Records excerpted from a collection

-*-

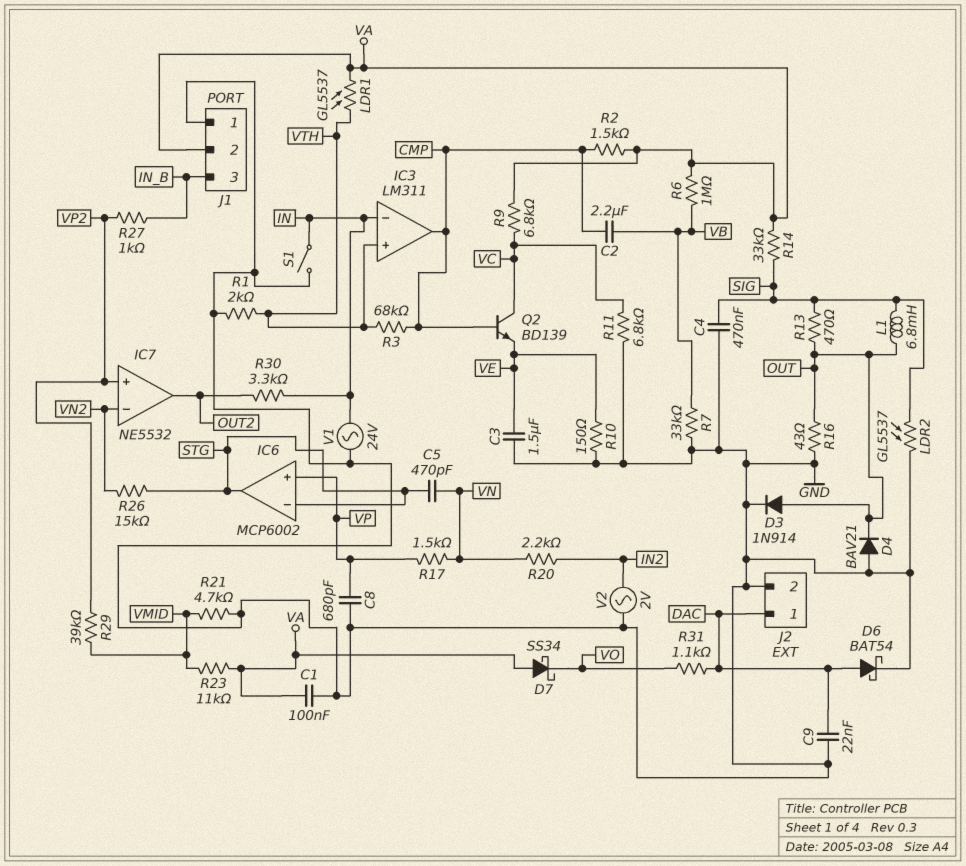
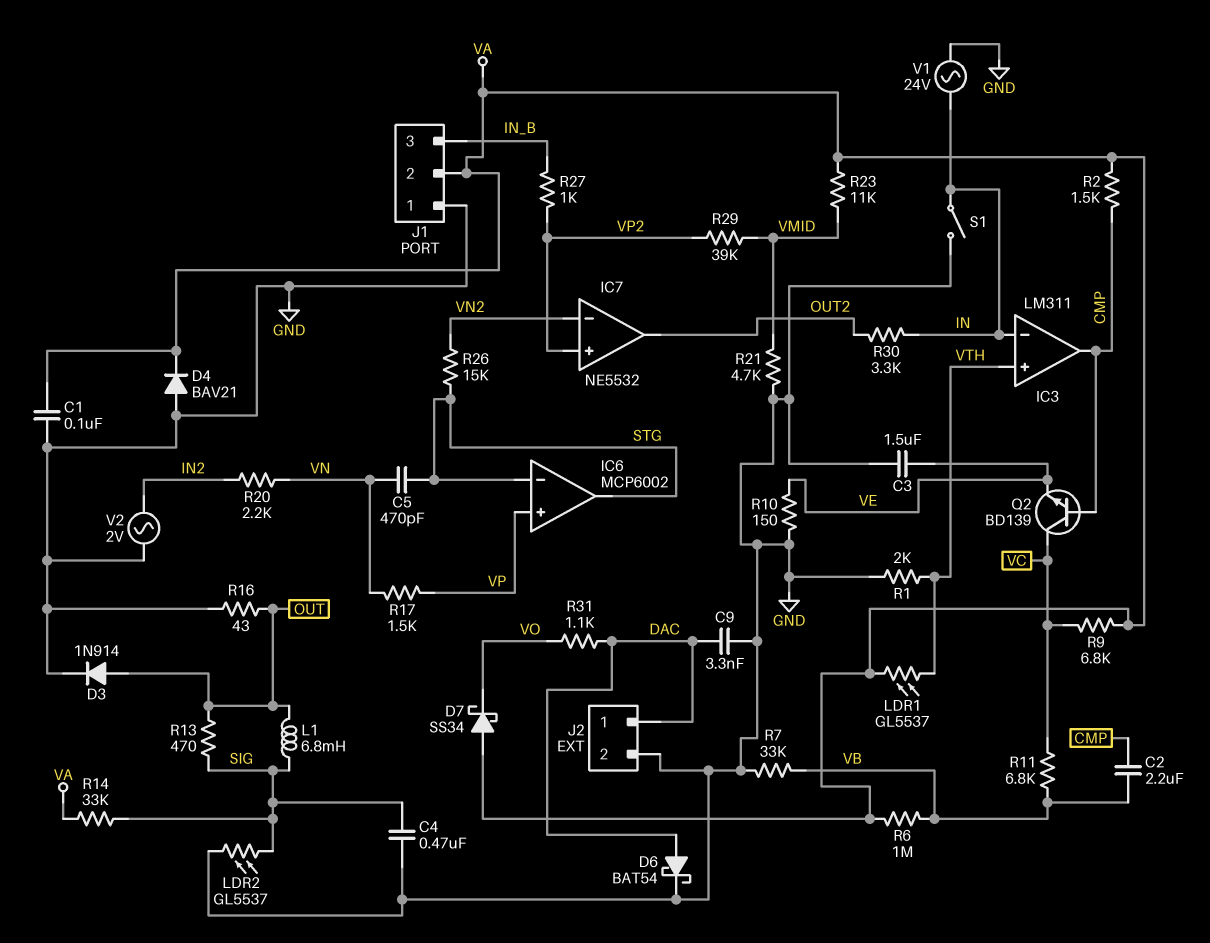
C8: 680pF (GND, VP) -> none
C9: 22nF (DAC, GND) -> 3.3nF (DAC, GND)
D4: diode BAV21 (A GND, K OUT) -> diode BAV21 (A GND, K VA)
R3: 68k (CMP, VTH) -> none
R11: 6.8k (GND, VC) -> 6.8k (VB, VC)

-*-

■ WORK ORDER
All of the data must be given again exactly, without the pictures.

■ OUTPUT BELOW
C8: 680pF (GND, VP) -> none
C9: 22nF (DAC, GND) -> 3.3nF (DAC, GND)
D4: diode BAV21 (A GND, K OUT) -> diode BAV21 (A GND, K VA)
R3: 68k (CMP, VTH) -> none
R11: 6.8k (GND, VC) -> 6.8k (VB, VC)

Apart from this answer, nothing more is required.